YOUR INSTRUCTIONS:
Within the entries below, the lines from the one with "white brick E2:G2" through the one with "black brick E7" are to be set down exactly, both ends kept.

(Object state comparisons)
* * * *
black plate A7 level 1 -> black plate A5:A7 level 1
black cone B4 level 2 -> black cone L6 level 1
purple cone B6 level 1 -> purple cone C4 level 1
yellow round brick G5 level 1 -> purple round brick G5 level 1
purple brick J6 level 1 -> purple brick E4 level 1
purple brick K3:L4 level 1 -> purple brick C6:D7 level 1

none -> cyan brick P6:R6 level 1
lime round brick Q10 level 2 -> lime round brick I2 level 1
* * * *
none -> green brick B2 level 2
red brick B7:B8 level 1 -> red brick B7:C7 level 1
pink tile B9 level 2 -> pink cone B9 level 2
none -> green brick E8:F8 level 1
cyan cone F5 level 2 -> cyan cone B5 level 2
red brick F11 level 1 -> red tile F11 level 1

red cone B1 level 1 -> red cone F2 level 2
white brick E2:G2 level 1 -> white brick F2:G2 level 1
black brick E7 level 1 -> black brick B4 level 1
* * * *
RESPONSE TO THIS EXERCISE:
white brick E2:G2 level 1 -> white brick F2:G2 level 1
black brick E7 level 1 -> black brick B4 level 1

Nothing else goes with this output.